DESCRIPTION OF THE TASK: Below are records; count how many of their lines contain the string "mushroom", and give only that number.

Scene difference descriptions
=== Section Start ===
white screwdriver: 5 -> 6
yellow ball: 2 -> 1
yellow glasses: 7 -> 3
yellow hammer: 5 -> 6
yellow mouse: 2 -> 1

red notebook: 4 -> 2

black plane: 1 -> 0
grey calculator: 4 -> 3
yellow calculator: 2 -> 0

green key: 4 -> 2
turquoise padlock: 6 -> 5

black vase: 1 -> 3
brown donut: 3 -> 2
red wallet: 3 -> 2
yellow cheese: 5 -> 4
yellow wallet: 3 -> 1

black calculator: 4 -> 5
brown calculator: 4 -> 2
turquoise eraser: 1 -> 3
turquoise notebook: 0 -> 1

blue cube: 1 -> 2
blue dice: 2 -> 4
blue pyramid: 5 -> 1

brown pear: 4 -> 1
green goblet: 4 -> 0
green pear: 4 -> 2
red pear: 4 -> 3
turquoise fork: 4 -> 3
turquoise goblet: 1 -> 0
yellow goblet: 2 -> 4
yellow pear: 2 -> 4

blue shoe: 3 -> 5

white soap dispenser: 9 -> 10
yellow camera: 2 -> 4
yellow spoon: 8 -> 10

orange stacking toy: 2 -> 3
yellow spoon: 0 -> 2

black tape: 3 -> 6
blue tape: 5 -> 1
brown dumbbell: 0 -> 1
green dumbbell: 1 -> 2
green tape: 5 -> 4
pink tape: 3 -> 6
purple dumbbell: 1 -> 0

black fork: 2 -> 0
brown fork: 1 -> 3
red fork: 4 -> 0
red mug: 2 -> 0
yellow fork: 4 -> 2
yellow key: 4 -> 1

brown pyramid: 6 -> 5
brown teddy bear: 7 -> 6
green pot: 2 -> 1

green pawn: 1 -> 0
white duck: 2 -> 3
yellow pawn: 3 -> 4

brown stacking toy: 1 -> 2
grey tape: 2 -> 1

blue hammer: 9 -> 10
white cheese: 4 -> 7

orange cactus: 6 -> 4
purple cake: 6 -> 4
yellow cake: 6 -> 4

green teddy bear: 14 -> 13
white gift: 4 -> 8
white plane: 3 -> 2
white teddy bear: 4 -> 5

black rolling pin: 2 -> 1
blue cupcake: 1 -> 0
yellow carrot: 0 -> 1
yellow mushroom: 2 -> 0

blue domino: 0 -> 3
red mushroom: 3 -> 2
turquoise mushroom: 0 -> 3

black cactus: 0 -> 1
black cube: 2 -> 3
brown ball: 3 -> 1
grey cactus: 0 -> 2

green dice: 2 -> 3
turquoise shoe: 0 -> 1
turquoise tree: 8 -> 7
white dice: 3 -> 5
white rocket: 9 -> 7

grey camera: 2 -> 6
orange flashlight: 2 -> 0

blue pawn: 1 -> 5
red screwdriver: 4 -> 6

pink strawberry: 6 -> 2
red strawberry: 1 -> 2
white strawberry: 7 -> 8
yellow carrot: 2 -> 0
=== Section End ===
WRITTEN ANSWER: 3